§ Action item: Output the entries exactly as they appear. Pictures should not be included.

§ Coordinate-based object records:
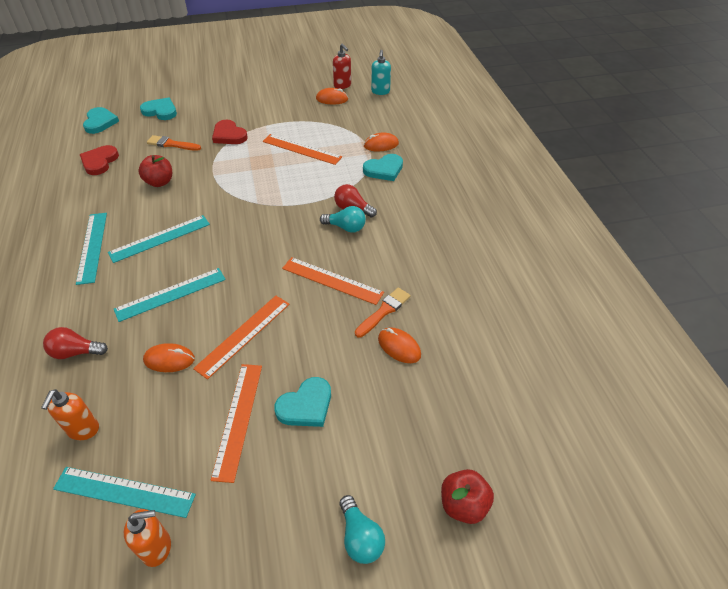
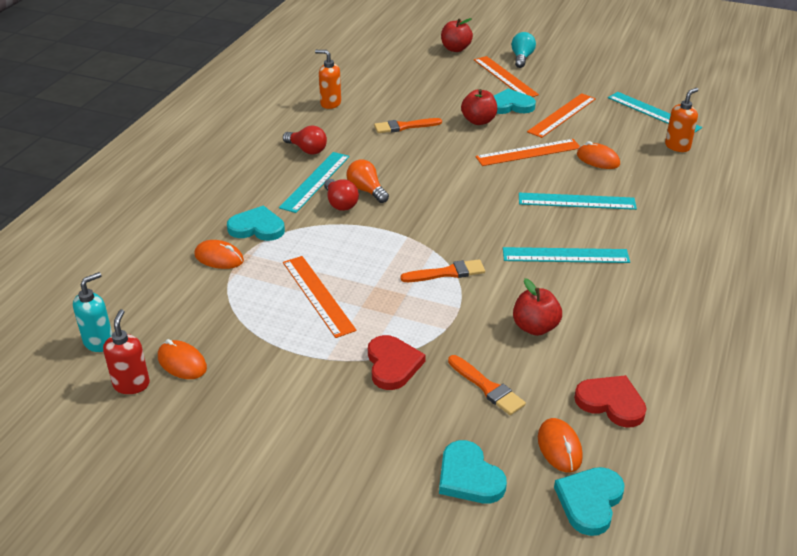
camera: 145 degrees left, 10 degrees down
(76, 352) = (678, 191): red light bulb -> red light bulb (307, 150)
(92, 247) = (646, 276): turquoise ruler -> turquoise ruler (315, 181)
(99, 162) = (611, 403): red heart -> red heart turned 105 degrees counterclockwise
(157, 548) = (639, 89): orange soap dispenser -> orange soap dispenser (330, 103)
(236, 192) = (446, 273): none -> orange brush
(321, 358) = (478, 121): none -> red apple
(332, 280) = (424, 158): orange ruler -> orange ruler (505, 77)
(346, 227) = (366, 190): turquoise light bulb -> orange light bulb
(399, 347) = (417, 107): orange mouse -> orange mouse (559, 447)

§ Exercise result:
camera: 145 degrees left, 10 degrees down
(76, 352) = (678, 191): red light bulb -> red light bulb (307, 150)
(92, 247) = (646, 276): turquoise ruler -> turquoise ruler (315, 181)
(99, 162) = (611, 403): red heart -> red heart turned 105 degrees counterclockwise
(157, 548) = (639, 89): orange soap dispenser -> orange soap dispenser (330, 103)
(236, 192) = (446, 273): none -> orange brush
(321, 358) = (478, 121): none -> red apple
(332, 280) = (424, 158): orange ruler -> orange ruler (505, 77)
(346, 227) = (366, 190): turquoise light bulb -> orange light bulb
(399, 347) = (417, 107): orange mouse -> orange mouse (559, 447)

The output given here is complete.